• **Directions**:
Below is a listing. Quote from it, exactly, the lines from the one containing "yellow apple [180,988,274,1081]" down to the one containing "blue egg [530,191,623,266] -> none", both ends included, and nothing else.

• **Data for processing**:
※ ※ ※
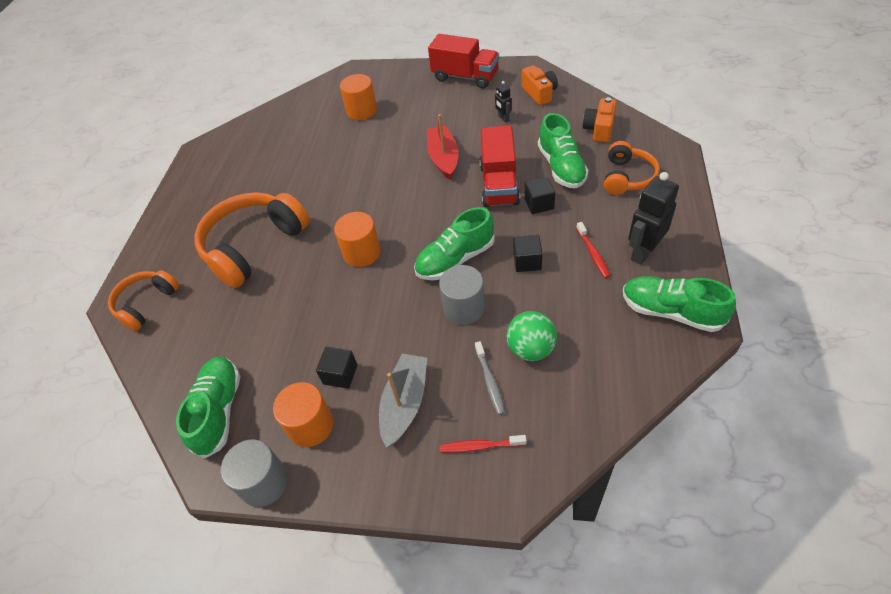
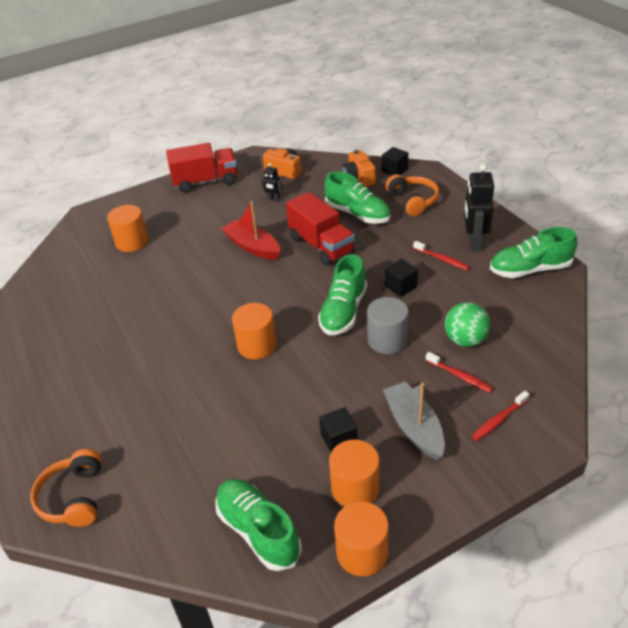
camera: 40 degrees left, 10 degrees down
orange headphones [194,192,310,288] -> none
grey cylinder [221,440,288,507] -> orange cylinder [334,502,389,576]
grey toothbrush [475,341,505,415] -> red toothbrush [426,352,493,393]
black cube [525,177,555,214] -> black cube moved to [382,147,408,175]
※ ※ ※
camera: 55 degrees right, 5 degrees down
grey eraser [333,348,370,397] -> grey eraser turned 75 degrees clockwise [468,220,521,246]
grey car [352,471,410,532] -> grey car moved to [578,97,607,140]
※ ※ ※
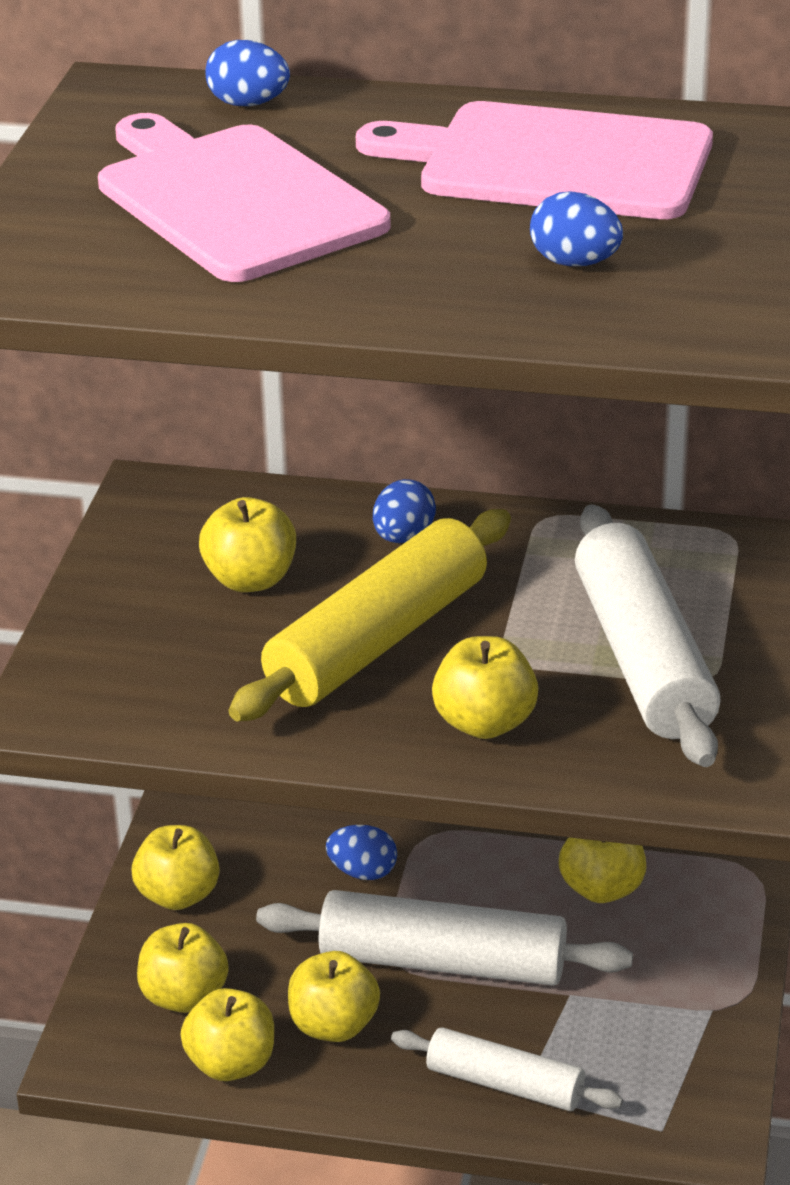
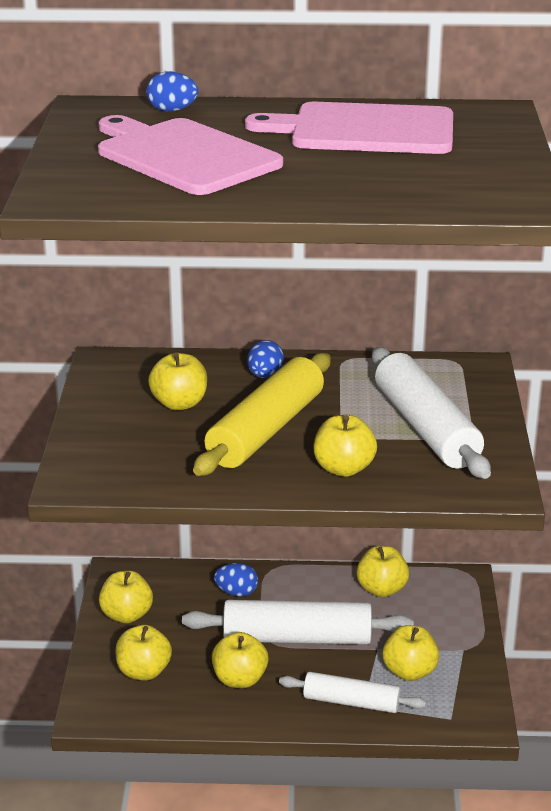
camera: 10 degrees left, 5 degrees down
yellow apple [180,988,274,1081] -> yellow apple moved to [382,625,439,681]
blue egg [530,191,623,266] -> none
※ ※ ※
• **Your response**:
yellow apple [180,988,274,1081] -> yellow apple moved to [382,625,439,681]
blue egg [530,191,623,266] -> none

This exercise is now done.